(Collected data entries)
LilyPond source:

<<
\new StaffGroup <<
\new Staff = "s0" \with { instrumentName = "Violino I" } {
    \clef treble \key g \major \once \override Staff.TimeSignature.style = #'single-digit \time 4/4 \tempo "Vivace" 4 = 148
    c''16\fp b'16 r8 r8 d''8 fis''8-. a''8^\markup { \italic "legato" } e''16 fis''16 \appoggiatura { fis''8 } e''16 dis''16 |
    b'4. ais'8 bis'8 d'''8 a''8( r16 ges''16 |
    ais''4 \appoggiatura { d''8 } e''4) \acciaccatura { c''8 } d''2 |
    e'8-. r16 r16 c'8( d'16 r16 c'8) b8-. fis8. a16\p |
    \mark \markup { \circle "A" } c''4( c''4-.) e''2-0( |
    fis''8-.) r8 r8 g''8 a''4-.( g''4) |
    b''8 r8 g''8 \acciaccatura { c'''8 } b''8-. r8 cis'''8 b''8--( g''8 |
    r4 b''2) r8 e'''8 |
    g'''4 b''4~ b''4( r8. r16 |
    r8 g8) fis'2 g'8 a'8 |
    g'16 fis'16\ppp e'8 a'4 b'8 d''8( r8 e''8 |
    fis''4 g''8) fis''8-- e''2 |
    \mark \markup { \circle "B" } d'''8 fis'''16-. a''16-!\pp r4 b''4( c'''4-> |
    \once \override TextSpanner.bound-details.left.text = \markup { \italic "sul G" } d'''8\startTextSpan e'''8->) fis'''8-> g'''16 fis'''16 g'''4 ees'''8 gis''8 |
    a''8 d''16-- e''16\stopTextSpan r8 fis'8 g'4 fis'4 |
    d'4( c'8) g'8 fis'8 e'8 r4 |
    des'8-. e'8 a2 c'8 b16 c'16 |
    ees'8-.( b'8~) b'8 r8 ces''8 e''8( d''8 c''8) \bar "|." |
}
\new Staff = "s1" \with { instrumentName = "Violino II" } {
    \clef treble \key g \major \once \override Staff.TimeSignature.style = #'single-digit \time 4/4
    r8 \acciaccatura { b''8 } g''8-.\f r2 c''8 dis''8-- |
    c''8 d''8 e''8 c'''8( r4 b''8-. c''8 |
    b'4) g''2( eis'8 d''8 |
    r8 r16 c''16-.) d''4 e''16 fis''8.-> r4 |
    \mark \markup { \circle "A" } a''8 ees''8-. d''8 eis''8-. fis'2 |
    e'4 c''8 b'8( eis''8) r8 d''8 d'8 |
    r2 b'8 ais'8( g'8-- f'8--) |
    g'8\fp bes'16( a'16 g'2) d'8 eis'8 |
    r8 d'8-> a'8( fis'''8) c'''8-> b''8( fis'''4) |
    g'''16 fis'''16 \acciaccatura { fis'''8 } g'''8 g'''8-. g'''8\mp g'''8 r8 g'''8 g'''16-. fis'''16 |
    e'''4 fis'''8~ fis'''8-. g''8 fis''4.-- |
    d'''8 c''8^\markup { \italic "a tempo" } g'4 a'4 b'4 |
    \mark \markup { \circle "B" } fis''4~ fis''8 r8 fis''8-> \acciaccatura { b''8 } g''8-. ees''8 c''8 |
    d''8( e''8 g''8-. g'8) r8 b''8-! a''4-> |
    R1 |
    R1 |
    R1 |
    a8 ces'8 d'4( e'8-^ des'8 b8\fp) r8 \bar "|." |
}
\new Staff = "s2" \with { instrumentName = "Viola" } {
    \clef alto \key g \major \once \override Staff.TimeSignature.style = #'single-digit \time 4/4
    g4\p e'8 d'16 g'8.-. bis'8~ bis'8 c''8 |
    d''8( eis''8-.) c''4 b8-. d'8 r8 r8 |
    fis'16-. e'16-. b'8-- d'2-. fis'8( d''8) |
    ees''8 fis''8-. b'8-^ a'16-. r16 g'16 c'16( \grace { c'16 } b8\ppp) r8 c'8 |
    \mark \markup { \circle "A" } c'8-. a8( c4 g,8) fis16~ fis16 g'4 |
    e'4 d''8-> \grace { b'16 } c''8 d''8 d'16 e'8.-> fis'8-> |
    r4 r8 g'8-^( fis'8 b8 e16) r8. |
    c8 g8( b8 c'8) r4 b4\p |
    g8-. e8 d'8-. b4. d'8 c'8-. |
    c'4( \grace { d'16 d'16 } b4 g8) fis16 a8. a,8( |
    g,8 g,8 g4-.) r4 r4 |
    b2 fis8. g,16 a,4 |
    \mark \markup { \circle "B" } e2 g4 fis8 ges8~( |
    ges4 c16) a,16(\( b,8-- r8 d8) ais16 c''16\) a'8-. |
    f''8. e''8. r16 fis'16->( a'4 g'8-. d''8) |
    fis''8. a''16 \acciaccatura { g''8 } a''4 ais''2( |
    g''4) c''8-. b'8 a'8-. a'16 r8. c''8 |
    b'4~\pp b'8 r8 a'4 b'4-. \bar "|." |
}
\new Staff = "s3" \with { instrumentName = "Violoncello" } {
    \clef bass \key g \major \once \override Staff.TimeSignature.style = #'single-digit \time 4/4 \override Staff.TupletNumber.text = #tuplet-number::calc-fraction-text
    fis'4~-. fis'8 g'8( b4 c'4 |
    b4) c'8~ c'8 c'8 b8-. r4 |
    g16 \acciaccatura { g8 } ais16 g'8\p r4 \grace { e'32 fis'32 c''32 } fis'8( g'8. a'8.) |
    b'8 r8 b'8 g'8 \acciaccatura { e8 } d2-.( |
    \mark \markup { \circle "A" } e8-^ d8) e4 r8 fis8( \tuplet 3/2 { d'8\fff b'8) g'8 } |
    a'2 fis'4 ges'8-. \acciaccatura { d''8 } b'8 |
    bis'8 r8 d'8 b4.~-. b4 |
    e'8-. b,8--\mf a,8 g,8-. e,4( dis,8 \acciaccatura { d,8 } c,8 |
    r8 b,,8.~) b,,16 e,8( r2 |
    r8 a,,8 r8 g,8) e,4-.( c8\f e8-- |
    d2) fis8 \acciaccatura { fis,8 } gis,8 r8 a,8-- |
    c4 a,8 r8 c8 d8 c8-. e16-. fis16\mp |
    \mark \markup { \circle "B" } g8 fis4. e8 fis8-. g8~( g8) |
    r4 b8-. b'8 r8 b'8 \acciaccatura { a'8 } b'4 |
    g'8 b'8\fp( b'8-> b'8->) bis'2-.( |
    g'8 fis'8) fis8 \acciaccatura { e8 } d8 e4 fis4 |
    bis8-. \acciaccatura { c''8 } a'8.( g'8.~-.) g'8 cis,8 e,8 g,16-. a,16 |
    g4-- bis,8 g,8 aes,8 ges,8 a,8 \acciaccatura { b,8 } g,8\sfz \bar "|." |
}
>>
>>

■ Given exercise ■
Return every line above that contains the string "override", treating uppercase and lowercase as distinct.

■ Result ■
    \clef treble \key g \major \once \override Staff.TimeSignature.style = #'single-digit \time 4/4 \tempo "Vivace" 4 = 148
    \once \override TextSpanner.bound-details.left.text = \markup { \italic "sul G" } d'''8\startTextSpan e'''8->) fis'''8-> g'''16 fis'''16 g'''4 ees'''8 gis''8 |
    \clef treble \key g \major \once \override Staff.TimeSignature.style = #'single-digit \time 4/4
    \clef alto \key g \major \once \override Staff.TimeSignature.style = #'single-digit \time 4/4
    \clef bass \key g \major \once \override Staff.TimeSignature.style = #'single-digit \time 4/4 \override Staff.TupletNumber.text = #tuplet-number::calc-fraction-text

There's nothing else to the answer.